-- Opening Marker --
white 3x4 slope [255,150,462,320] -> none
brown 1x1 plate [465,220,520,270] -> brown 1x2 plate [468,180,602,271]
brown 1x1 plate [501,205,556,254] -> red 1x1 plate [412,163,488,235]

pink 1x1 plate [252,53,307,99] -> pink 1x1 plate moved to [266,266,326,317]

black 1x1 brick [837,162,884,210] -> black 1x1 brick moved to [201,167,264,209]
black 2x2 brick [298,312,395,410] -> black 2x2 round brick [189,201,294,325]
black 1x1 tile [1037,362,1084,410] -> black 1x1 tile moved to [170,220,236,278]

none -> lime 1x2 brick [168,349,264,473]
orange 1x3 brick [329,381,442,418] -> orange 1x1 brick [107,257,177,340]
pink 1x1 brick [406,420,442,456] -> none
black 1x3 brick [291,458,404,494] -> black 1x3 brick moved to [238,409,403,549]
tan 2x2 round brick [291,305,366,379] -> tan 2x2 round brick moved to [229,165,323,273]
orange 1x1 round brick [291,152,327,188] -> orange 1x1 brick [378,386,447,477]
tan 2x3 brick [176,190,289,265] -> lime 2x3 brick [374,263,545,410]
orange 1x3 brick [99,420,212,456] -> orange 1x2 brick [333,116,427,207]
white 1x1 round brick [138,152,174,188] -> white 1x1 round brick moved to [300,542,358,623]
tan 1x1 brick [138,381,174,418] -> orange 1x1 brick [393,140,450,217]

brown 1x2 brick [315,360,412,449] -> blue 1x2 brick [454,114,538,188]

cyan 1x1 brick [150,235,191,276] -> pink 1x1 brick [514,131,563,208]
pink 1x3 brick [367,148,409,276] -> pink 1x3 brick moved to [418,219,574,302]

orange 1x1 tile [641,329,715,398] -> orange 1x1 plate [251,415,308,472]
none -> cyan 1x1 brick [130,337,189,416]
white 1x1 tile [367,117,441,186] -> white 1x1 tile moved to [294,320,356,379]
-- Closing Marker --
* [WHAT THE TASK ASKS] Quote every line of the data, word for word.

* [YOUR RESPONSE]
white 3x4 slope [255,150,462,320] -> none
brown 1x1 plate [465,220,520,270] -> brown 1x2 plate [468,180,602,271]
brown 1x1 plate [501,205,556,254] -> red 1x1 plate [412,163,488,235]

pink 1x1 plate [252,53,307,99] -> pink 1x1 plate moved to [266,266,326,317]

black 1x1 brick [837,162,884,210] -> black 1x1 brick moved to [201,167,264,209]
black 2x2 brick [298,312,395,410] -> black 2x2 round brick [189,201,294,325]
black 1x1 tile [1037,362,1084,410] -> black 1x1 tile moved to [170,220,236,278]

none -> lime 1x2 brick [168,349,264,473]
orange 1x3 brick [329,381,442,418] -> orange 1x1 brick [107,257,177,340]
pink 1x1 brick [406,420,442,456] -> none
black 1x3 brick [291,458,404,494] -> black 1x3 brick moved to [238,409,403,549]
tan 2x2 round brick [291,305,366,379] -> tan 2x2 round brick moved to [229,165,323,273]
orange 1x1 round brick [291,152,327,188] -> orange 1x1 brick [378,386,447,477]
tan 2x3 brick [176,190,289,265] -> lime 2x3 brick [374,263,545,410]
orange 1x3 brick [99,420,212,456] -> orange 1x2 brick [333,116,427,207]
white 1x1 round brick [138,152,174,188] -> white 1x1 round brick moved to [300,542,358,623]
tan 1x1 brick [138,381,174,418] -> orange 1x1 brick [393,140,450,217]

brown 1x2 brick [315,360,412,449] -> blue 1x2 brick [454,114,538,188]

cyan 1x1 brick [150,235,191,276] -> pink 1x1 brick [514,131,563,208]
pink 1x3 brick [367,148,409,276] -> pink 1x3 brick moved to [418,219,574,302]

orange 1x1 tile [641,329,715,398] -> orange 1x1 plate [251,415,308,472]
none -> cyan 1x1 brick [130,337,189,416]
white 1x1 tile [367,117,441,186] -> white 1x1 tile moved to [294,320,356,379]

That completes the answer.